**THE REQUEST:**
Output every one of the entries below, reproducing each line without any change.

Items listed in a dataset:
..............................

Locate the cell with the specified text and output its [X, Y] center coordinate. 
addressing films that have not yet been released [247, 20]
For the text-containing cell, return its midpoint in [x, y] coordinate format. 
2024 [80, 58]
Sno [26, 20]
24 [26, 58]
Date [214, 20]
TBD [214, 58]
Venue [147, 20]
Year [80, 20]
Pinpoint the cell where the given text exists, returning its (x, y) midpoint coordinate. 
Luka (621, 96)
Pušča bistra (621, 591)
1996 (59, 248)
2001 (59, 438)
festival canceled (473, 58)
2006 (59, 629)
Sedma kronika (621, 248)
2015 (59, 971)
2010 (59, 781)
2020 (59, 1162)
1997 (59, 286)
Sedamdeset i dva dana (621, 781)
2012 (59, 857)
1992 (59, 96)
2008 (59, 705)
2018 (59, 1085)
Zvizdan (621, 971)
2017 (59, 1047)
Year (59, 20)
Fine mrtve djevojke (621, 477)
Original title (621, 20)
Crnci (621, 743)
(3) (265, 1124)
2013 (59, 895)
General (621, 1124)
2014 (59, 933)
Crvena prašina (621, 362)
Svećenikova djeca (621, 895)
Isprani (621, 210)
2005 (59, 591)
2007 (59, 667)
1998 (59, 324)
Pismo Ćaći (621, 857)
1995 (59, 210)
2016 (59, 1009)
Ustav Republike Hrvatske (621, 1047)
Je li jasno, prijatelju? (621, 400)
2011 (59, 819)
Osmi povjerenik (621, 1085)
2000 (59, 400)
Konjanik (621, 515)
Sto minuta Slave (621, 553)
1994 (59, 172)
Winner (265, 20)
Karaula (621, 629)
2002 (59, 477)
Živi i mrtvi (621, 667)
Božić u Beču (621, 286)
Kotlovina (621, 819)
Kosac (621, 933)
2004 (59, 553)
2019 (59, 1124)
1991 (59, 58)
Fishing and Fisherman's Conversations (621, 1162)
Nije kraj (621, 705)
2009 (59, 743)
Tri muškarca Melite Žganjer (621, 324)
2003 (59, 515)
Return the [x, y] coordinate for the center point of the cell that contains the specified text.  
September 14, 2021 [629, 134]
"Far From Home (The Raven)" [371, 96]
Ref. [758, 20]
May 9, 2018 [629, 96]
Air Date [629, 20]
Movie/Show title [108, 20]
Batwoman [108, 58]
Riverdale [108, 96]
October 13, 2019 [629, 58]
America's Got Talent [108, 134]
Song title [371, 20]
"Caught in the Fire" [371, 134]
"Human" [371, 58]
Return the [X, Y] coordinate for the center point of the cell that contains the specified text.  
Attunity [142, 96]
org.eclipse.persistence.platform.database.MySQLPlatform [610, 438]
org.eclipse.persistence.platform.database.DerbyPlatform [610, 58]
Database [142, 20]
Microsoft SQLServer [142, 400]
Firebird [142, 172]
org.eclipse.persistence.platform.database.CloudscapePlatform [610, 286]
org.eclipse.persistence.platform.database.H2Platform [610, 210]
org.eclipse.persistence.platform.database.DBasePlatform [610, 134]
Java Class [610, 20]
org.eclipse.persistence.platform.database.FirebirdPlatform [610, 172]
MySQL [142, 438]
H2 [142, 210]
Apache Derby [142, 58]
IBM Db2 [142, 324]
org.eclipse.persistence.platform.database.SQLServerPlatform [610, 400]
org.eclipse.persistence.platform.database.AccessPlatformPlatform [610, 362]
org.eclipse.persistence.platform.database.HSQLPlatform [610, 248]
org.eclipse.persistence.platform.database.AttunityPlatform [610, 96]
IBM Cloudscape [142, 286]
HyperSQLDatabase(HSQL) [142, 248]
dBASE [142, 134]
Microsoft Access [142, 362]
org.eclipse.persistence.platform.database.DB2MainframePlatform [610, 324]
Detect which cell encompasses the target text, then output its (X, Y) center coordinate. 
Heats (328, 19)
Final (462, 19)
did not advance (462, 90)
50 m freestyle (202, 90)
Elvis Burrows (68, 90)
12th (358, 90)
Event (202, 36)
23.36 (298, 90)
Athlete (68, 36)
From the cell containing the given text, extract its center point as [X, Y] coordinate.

..............................

**OUTPUT BELOW:**
Locate the cell with the specified text and output its [X, Y] center coordinate. 
addressing films that have not yet been released [247, 20]
For the text-containing cell, return its midpoint in [x, y] coordinate format. 
2024 [80, 58]
Sno [26, 20]
24 [26, 58]
Date [214, 20]
TBD [214, 58]
Venue [147, 20]
Year [80, 20]
Pinpoint the cell where the given text exists, returning its (x, y) midpoint coordinate. 
Luka (621, 96)
Pušča bistra (621, 591)
1996 (59, 248)
2001 (59, 438)
festival canceled (473, 58)
2006 (59, 629)
Sedma kronika (621, 248)
2015 (59, 971)
2010 (59, 781)
2020 (59, 1162)
1997 (59, 286)
Sedamdeset i dva dana (621, 781)
2012 (59, 857)
1992 (59, 96)
2008 (59, 705)
2018 (59, 1085)
Zvizdan (621, 971)
2017 (59, 1047)
Year (59, 20)
Fine mrtve djevojke (621, 477)
Original title (621, 20)
Crnci (621, 743)
(3) (265, 1124)
2013 (59, 895)
General (621, 1124)
2014 (59, 933)
Crvena prašina (621, 362)
Svećenikova djeca (621, 895)
Isprani (621, 210)
2005 (59, 591)
2007 (59, 667)
1998 (59, 324)
Pismo Ćaći (621, 857)
1995 (59, 210)
2016 (59, 1009)
Ustav Republike Hrvatske (621, 1047)
Je li jasno, prijatelju? (621, 400)
2011 (59, 819)
Osmi povjerenik (621, 1085)
2000 (59, 400)
Konjanik (621, 515)
Sto minuta Slave (621, 553)
1994 (59, 172)
Winner (265, 20)
Karaula (621, 629)
2002 (59, 477)
Živi i mrtvi (621, 667)
Božić u Beču (621, 286)
Kotlovina (621, 819)
Kosac (621, 933)
2004 (59, 553)
2019 (59, 1124)
1991 (59, 58)
Fishing and Fisherman's Conversations (621, 1162)
Nije kraj (621, 705)
2009 (59, 743)
Tri muškarca Melite Žganjer (621, 324)
2003 (59, 515)
Return the [x, y] coordinate for the center point of the cell that contains the specified text.  
September 14, 2021 [629, 134]
"Far From Home (The Raven)" [371, 96]
Ref. [758, 20]
May 9, 2018 [629, 96]
Air Date [629, 20]
Movie/Show title [108, 20]
Batwoman [108, 58]
Riverdale [108, 96]
October 13, 2019 [629, 58]
America's Got Talent [108, 134]
Song title [371, 20]
"Caught in the Fire" [371, 134]
"Human" [371, 58]
Return the [X, Y] coordinate for the center point of the cell that contains the specified text.  
Attunity [142, 96]
org.eclipse.persistence.platform.database.MySQLPlatform [610, 438]
org.eclipse.persistence.platform.database.DerbyPlatform [610, 58]
Database [142, 20]
Microsoft SQLServer [142, 400]
Firebird [142, 172]
org.eclipse.persistence.platform.database.CloudscapePlatform [610, 286]
org.eclipse.persistence.platform.database.H2Platform [610, 210]
org.eclipse.persistence.platform.database.DBasePlatform [610, 134]
Java Class [610, 20]
org.eclipse.persistence.platform.database.FirebirdPlatform [610, 172]
MySQL [142, 438]
H2 [142, 210]
Apache Derby [142, 58]
IBM Db2 [142, 324]
org.eclipse.persistence.platform.database.SQLServerPlatform [610, 400]
org.eclipse.persistence.platform.database.AccessPlatformPlatform [610, 362]
org.eclipse.persistence.platform.database.HSQLPlatform [610, 248]
org.eclipse.persistence.platform.database.AttunityPlatform [610, 96]
IBM Cloudscape [142, 286]
HyperSQLDatabase(HSQL) [142, 248]
dBASE [142, 134]
Microsoft Access [142, 362]
org.eclipse.persistence.platform.database.DB2MainframePlatform [610, 324]
Detect which cell encompasses the target text, then output its (X, Y) center coordinate. 
Heats (328, 19)
Final (462, 19)
did not advance (462, 90)
50 m freestyle (202, 90)
Elvis Burrows (68, 90)
12th (358, 90)
Event (202, 36)
23.36 (298, 90)
Athlete (68, 36)
From the cell containing the given text, extract its center point as [X, Y] coordinate.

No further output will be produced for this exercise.